What the exercise asks
Would you please return the data below verbatim, without its pictures?

[Instance contour data]
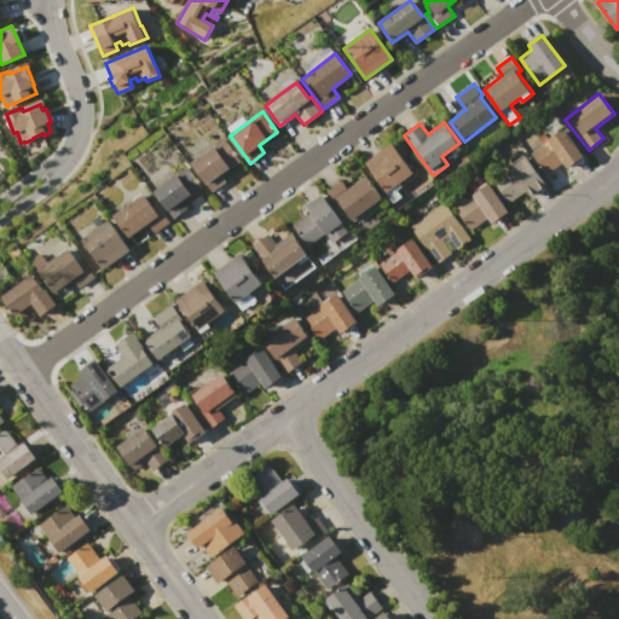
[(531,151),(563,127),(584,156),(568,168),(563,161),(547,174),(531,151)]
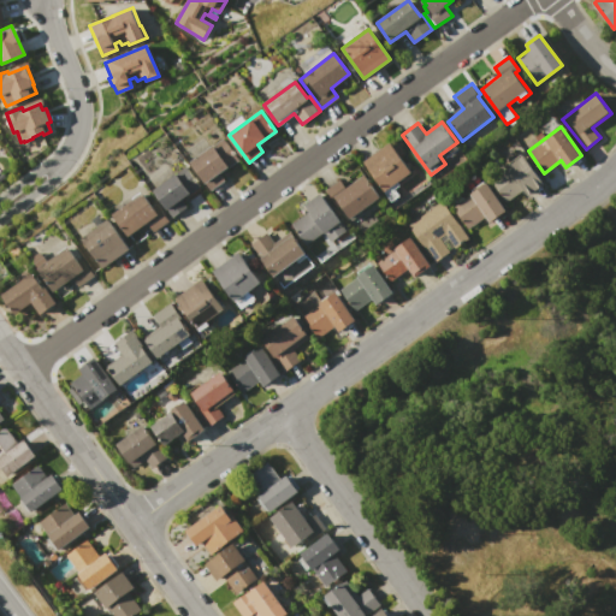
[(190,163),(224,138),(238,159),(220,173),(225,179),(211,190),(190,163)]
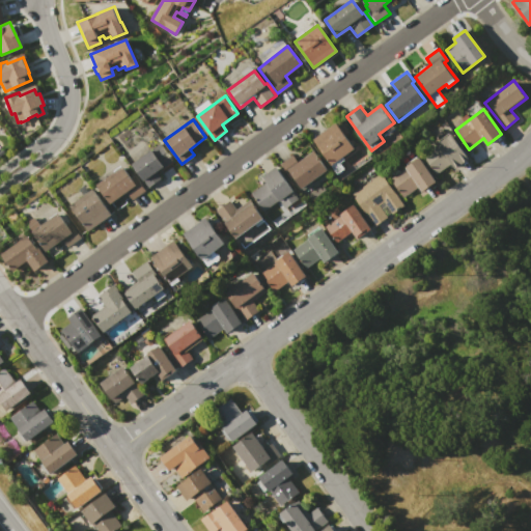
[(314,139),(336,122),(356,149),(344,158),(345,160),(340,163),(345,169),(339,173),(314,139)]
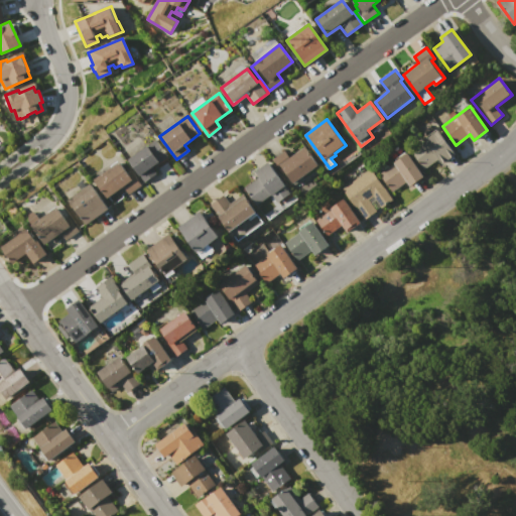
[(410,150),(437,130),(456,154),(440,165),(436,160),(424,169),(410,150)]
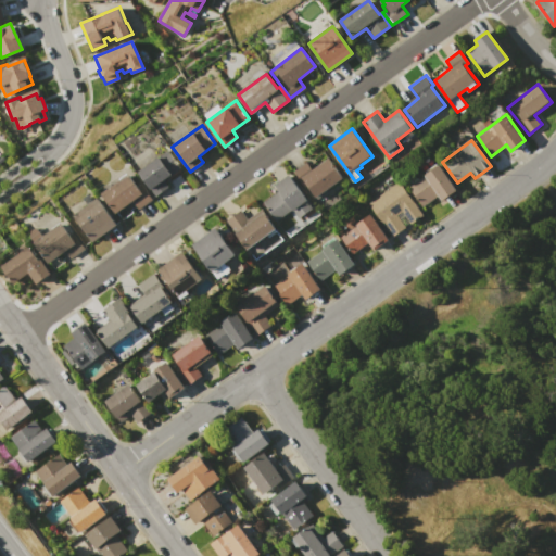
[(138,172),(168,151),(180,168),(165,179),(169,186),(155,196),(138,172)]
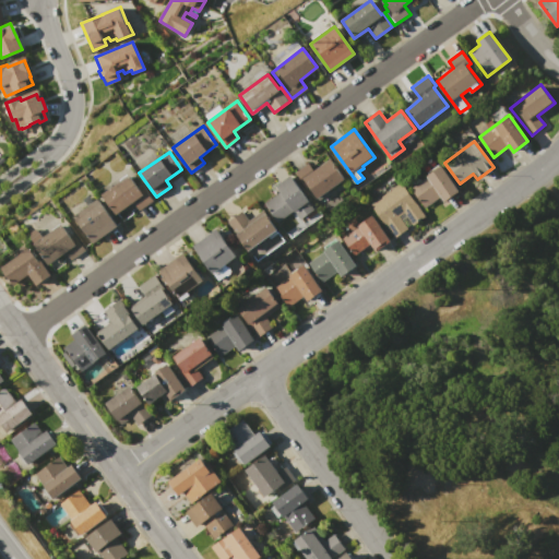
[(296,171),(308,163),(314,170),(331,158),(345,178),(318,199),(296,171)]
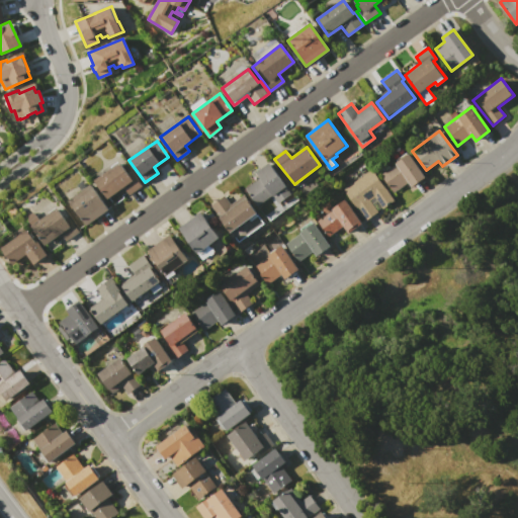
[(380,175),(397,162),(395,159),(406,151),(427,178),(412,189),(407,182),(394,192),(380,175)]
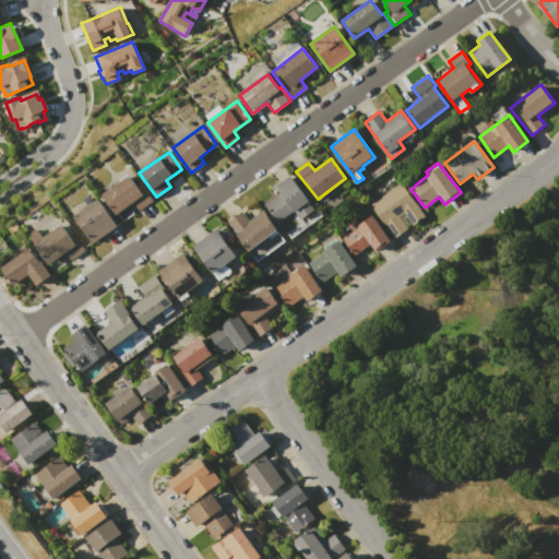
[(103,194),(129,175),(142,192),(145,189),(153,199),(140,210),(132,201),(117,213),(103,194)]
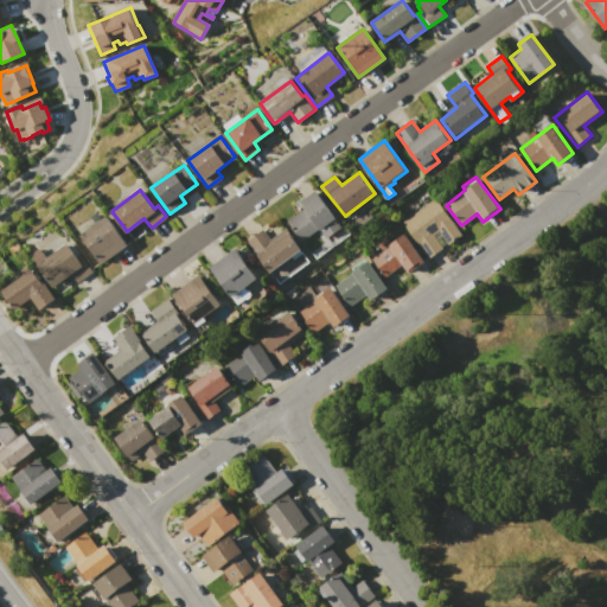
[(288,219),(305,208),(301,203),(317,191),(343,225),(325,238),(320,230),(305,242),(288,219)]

Output for this exercise
[(531,151),(563,127),(584,156),(568,168),(563,161),(547,174),(531,151)]
[(190,163),(224,138),(238,159),(220,173),(225,179),(211,190),(190,163)]
[(314,139),(336,122),(356,149),(344,158),(345,160),(340,163),(345,169),(339,173),(314,139)]
[(410,150),(437,130),(456,154),(440,165),(436,160),(424,169),(410,150)]
[(138,172),(168,151),(180,168),(165,179),(169,186),(155,196),(138,172)]
[(296,171),(308,163),(314,170),(331,158),(345,178),(318,199),(296,171)]
[(380,175),(397,162),(395,159),(406,151),(427,178),(412,189),(407,182),(394,192),(380,175)]
[(103,194),(129,175),(142,192),(145,189),(153,199),(140,210),(132,201),(117,213),(103,194)]
[(288,219),(305,208),(301,203),(317,191),(343,225),(325,238),(320,230),(305,242),(288,219)]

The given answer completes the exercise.